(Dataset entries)
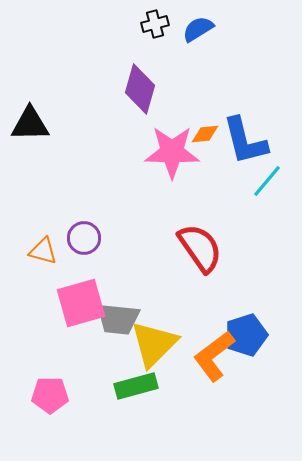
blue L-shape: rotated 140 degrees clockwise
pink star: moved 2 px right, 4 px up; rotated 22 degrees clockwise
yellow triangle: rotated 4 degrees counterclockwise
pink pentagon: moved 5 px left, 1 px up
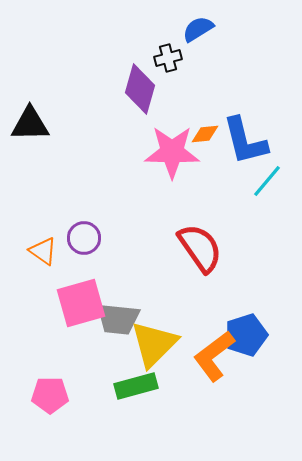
black cross: moved 13 px right, 34 px down
orange triangle: rotated 20 degrees clockwise
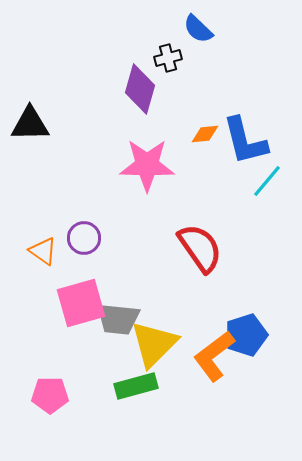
blue semicircle: rotated 104 degrees counterclockwise
pink star: moved 25 px left, 13 px down
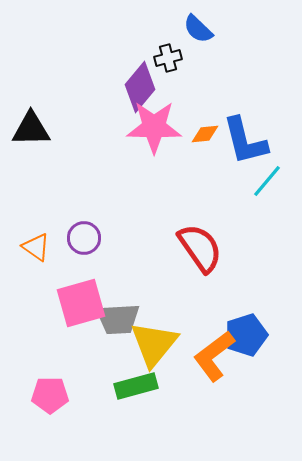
purple diamond: moved 2 px up; rotated 24 degrees clockwise
black triangle: moved 1 px right, 5 px down
pink star: moved 7 px right, 38 px up
orange triangle: moved 7 px left, 4 px up
gray trapezoid: rotated 9 degrees counterclockwise
yellow triangle: rotated 6 degrees counterclockwise
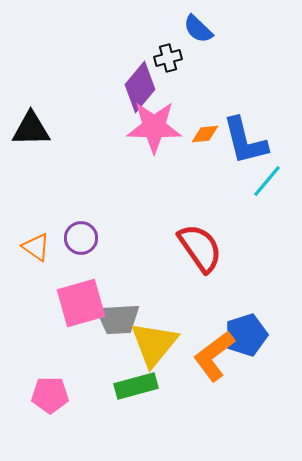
purple circle: moved 3 px left
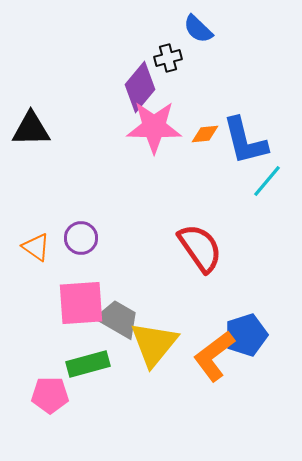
pink square: rotated 12 degrees clockwise
gray trapezoid: rotated 147 degrees counterclockwise
green rectangle: moved 48 px left, 22 px up
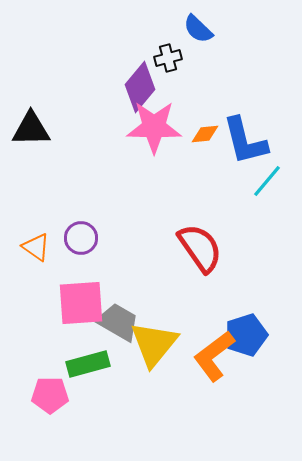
gray trapezoid: moved 3 px down
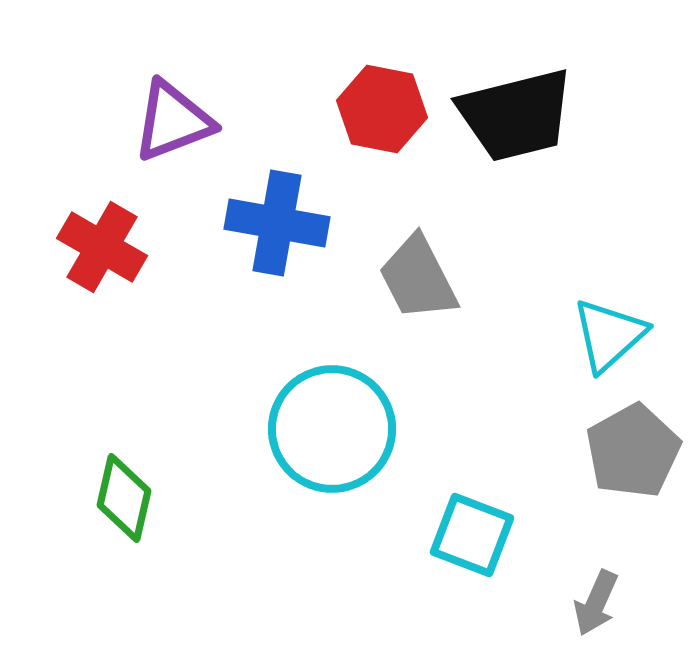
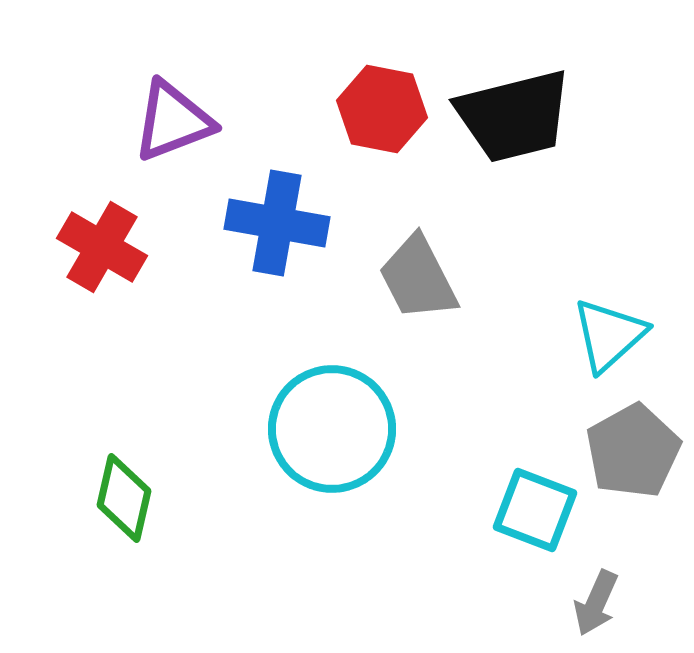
black trapezoid: moved 2 px left, 1 px down
cyan square: moved 63 px right, 25 px up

▸ **Task requirements**
How many lines of the entries above contain the word "down", with case counting? Reply with the number only.

▸ **Full response**
5